> _TASK BRIEF_: Somewhere below are a line with "IC119: NOT 74HC04" and a later line with "R103: 68 (T13, T14) -> 68 (GND, T13)". Output exactly those lines and all lines between them.

> _MATERIAL PROVIDED_:
_ _ _ _ _
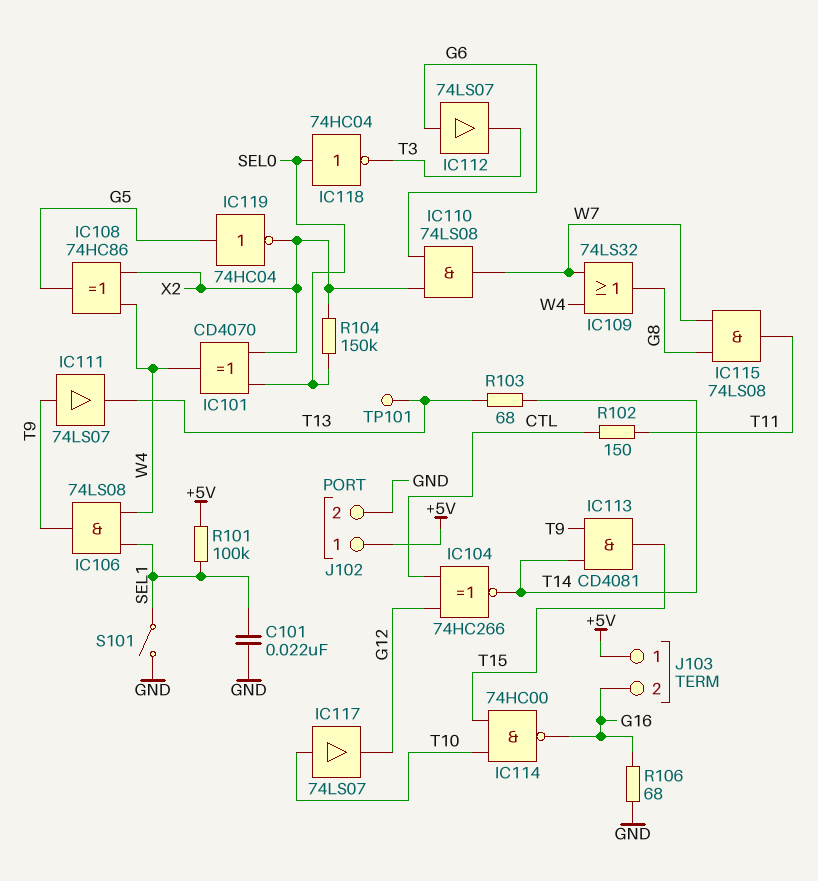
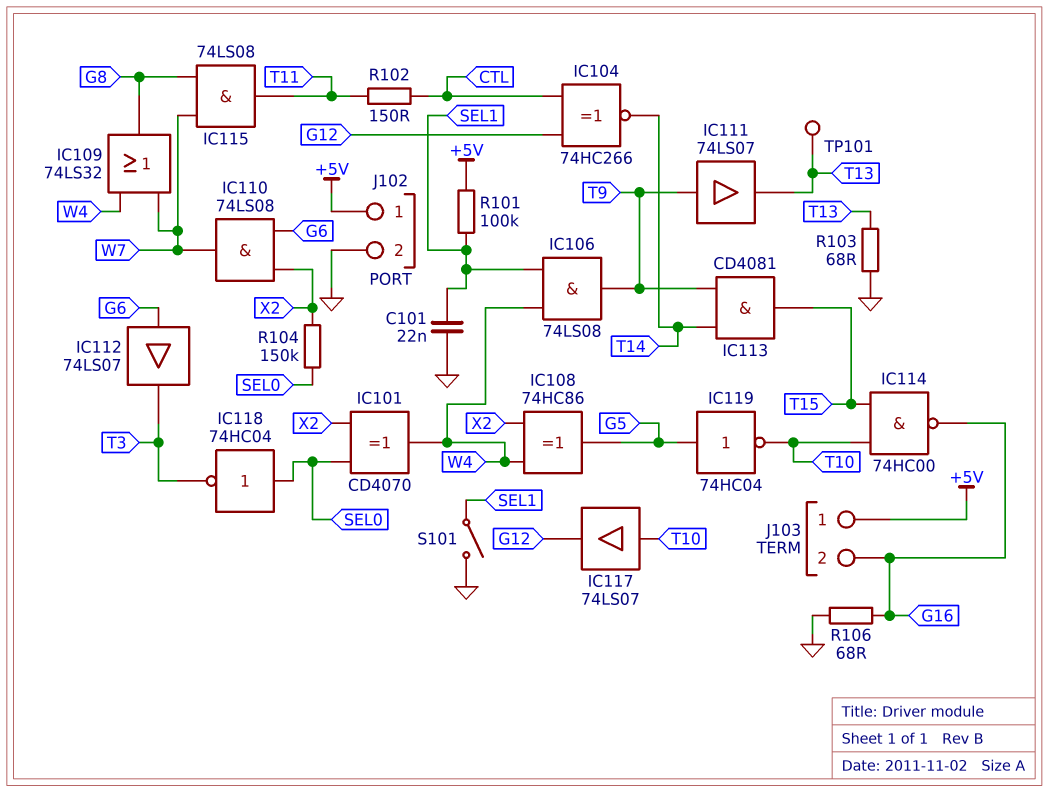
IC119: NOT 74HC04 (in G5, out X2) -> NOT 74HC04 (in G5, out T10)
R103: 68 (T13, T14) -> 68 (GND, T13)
_ _ _ _ _
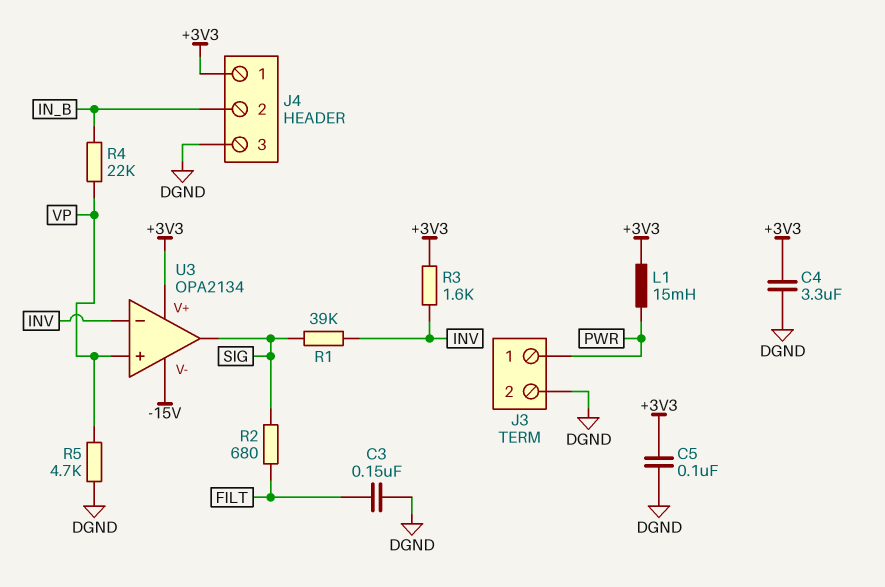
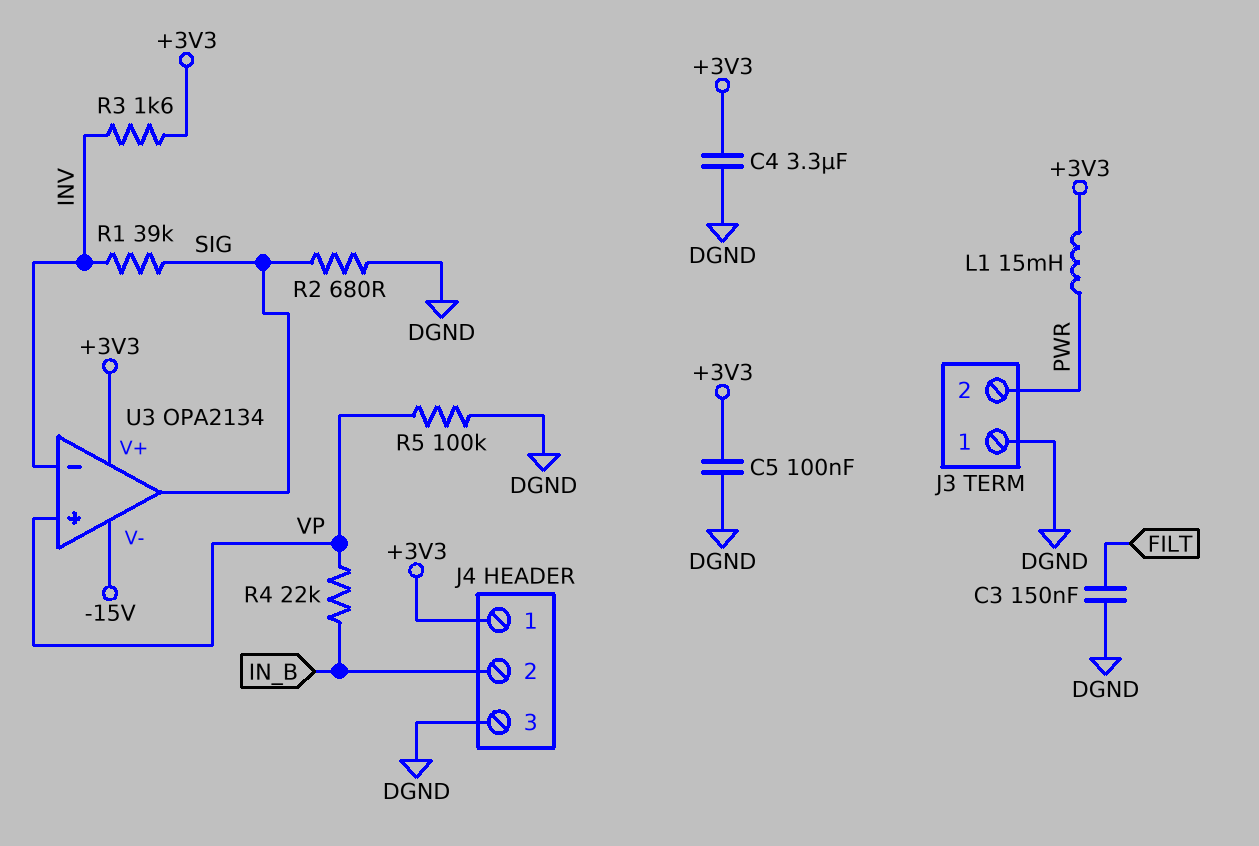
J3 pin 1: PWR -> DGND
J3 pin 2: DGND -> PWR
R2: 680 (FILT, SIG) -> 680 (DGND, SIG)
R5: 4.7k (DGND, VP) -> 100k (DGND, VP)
_ _ _ _ _
> _YOUR SOLUTION_:
IC119: NOT 74HC04 (in G5, out X2) -> NOT 74HC04 (in G5, out T10)
R103: 68 (T13, T14) -> 68 (GND, T13)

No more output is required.